Task objective: Your answer is the lines below, exactly, from the one that contains "camera: 10 degrees right, 5 degrees down" through the one that contains "none -> brown truck [258,127,328,176]", both included.

Dataset entries:
******

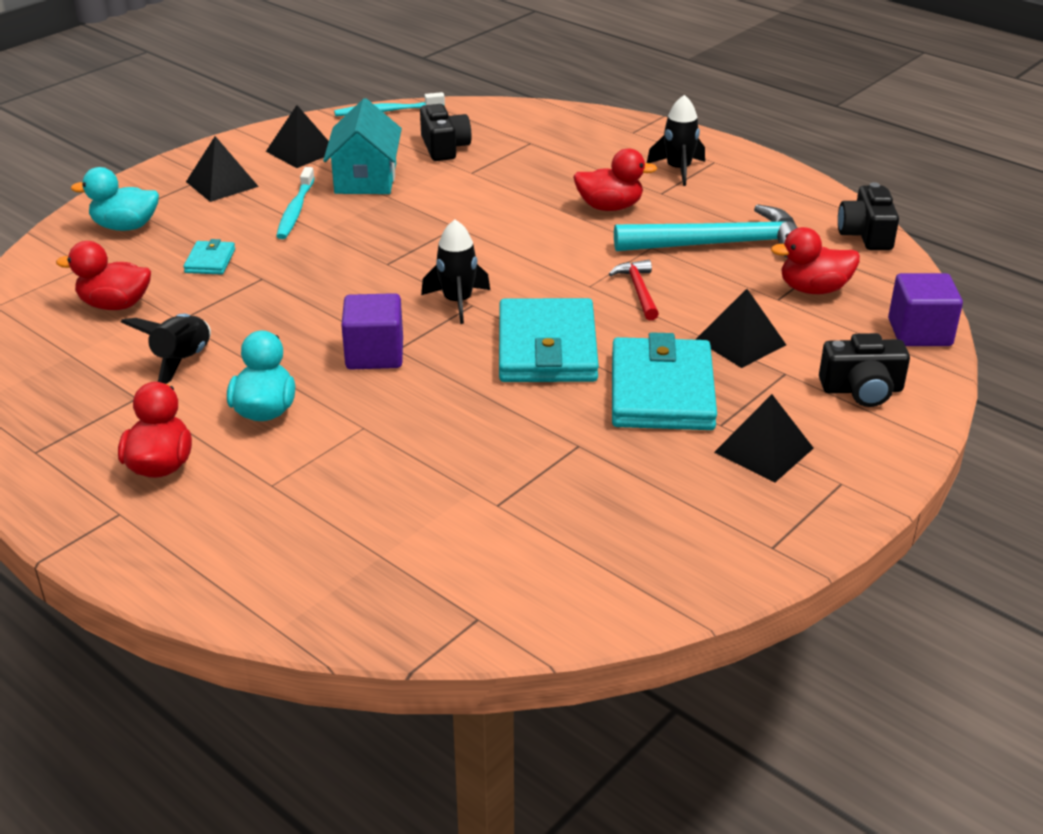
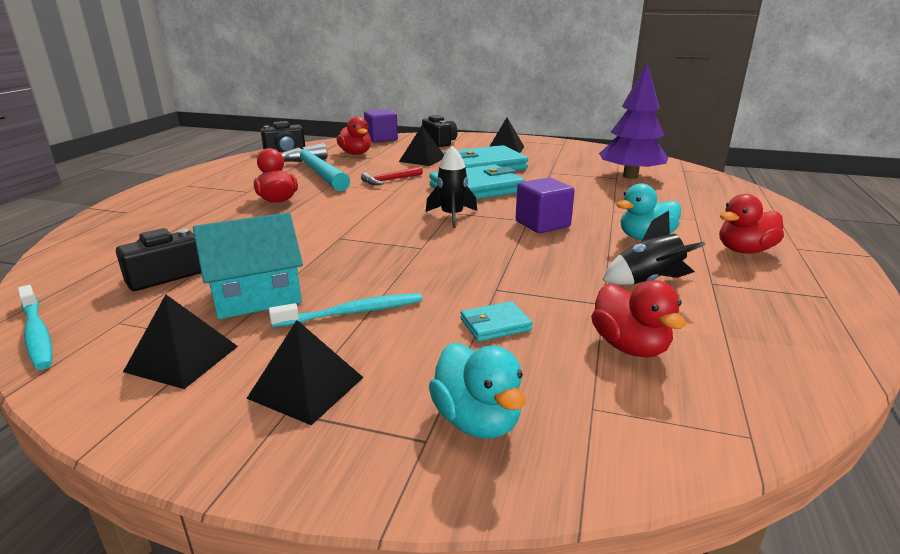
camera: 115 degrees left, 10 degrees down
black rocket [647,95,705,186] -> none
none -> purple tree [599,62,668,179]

******

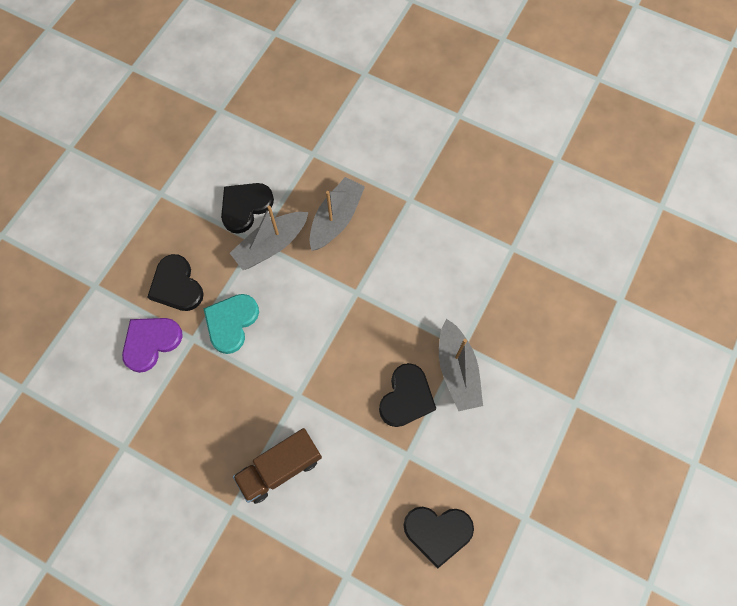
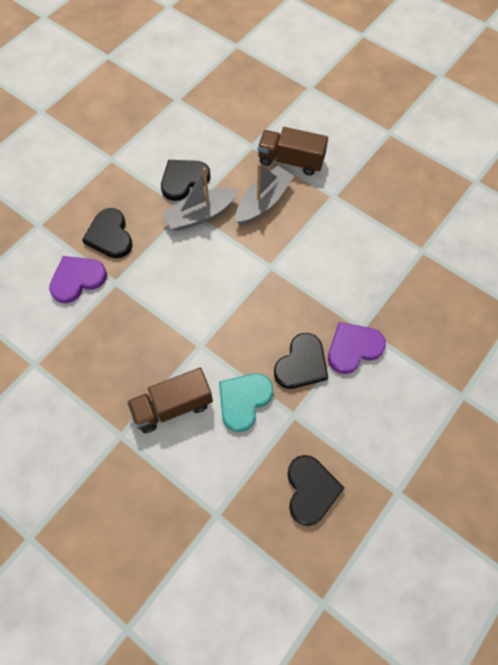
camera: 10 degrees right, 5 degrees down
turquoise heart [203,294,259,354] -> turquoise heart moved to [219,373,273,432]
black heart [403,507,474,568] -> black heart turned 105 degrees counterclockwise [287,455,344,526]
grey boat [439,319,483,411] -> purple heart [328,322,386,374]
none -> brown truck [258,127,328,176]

******

Task output:
camera: 10 degrees right, 5 degrees down
turquoise heart [203,294,259,354] -> turquoise heart moved to [219,373,273,432]
black heart [403,507,474,568] -> black heart turned 105 degrees counterclockwise [287,455,344,526]
grey boat [439,319,483,411] -> purple heart [328,322,386,374]
none -> brown truck [258,127,328,176]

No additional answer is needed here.